(Problem requirements)
Please print out the entries below unchanged and skip the images.

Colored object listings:
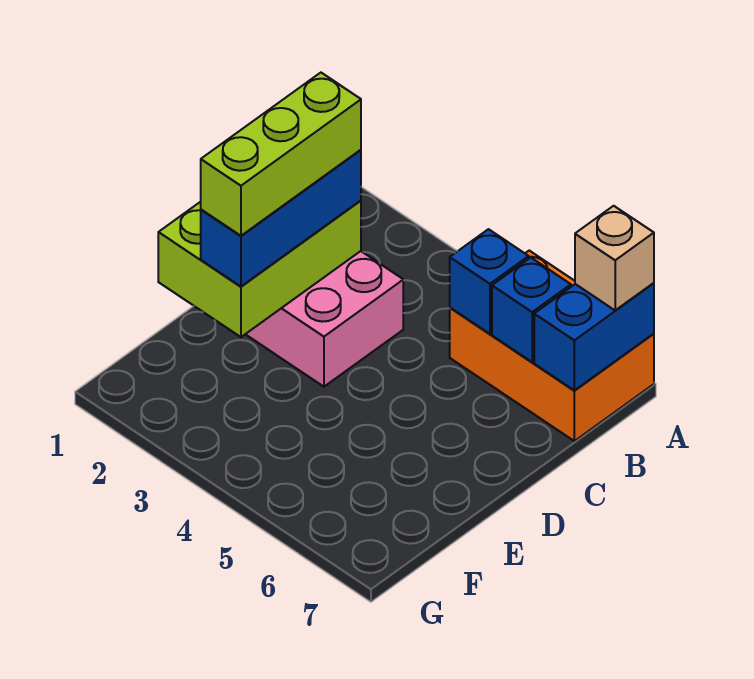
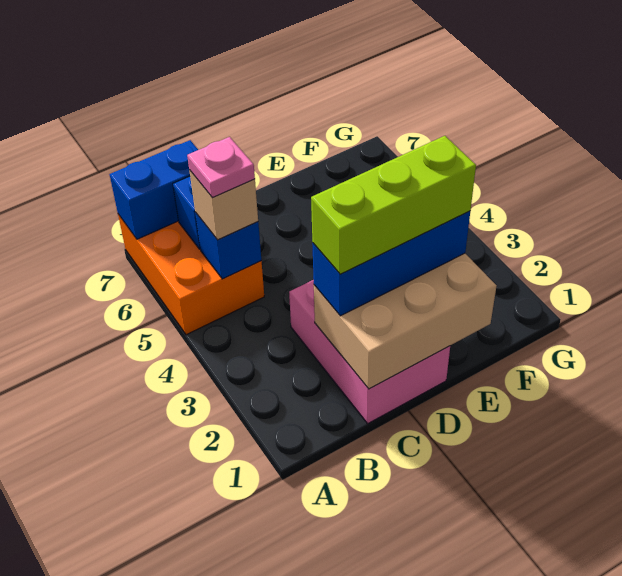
tan brick A7 level 3 -> tan brick B5 level 3
none -> pink plate B5 level 4
lime brick C1:E2 level 2 -> tan brick C1:E2 level 2

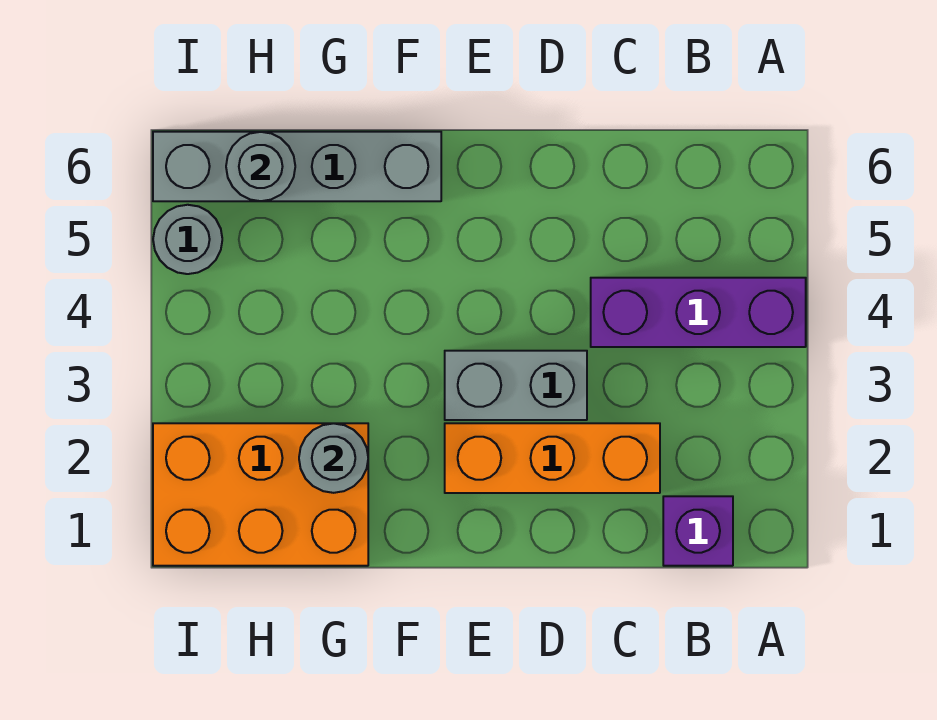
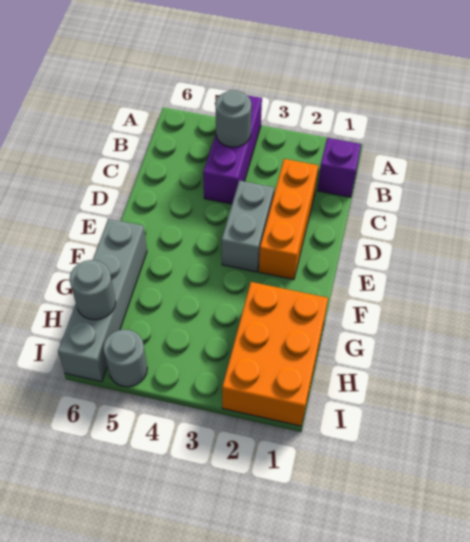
grey round brick G2 level 2 -> grey round brick B4 level 2

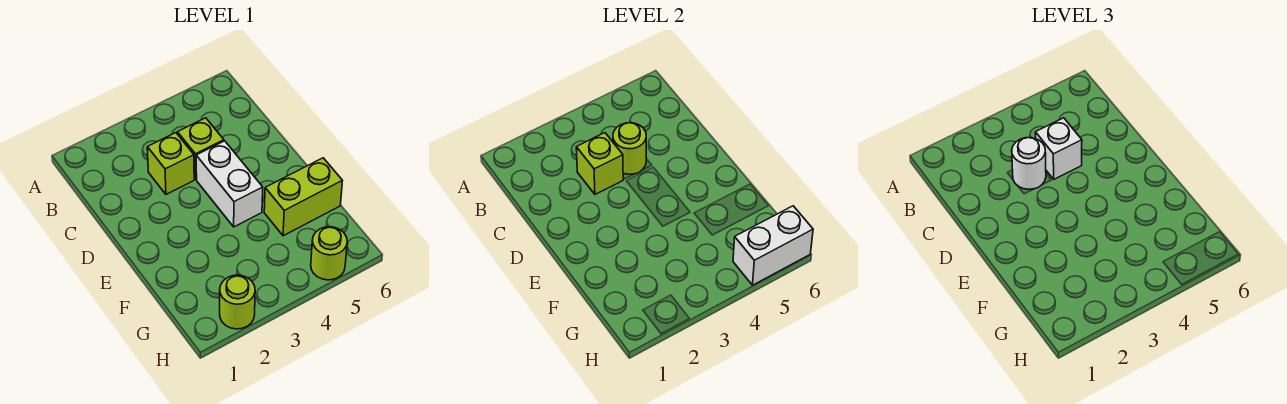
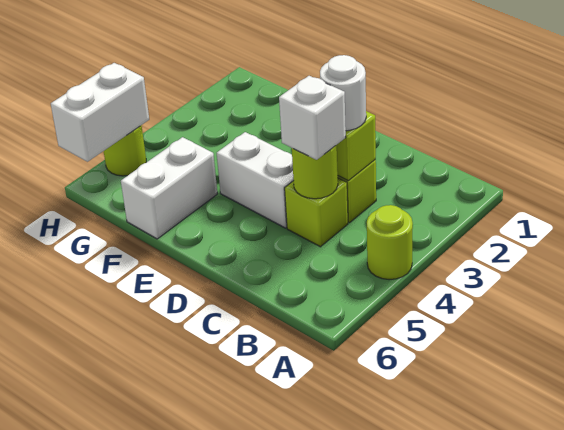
lime brick F5:F6 level 1 -> white brick F5:F6 level 1
lime round brick H2 level 1 -> lime round brick A4 level 1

(Exercise answer)
tan brick A7 level 3 -> tan brick B5 level 3
none -> pink plate B5 level 4
lime brick C1:E2 level 2 -> tan brick C1:E2 level 2

grey round brick G2 level 2 -> grey round brick B4 level 2

lime brick F5:F6 level 1 -> white brick F5:F6 level 1
lime round brick H2 level 1 -> lime round brick A4 level 1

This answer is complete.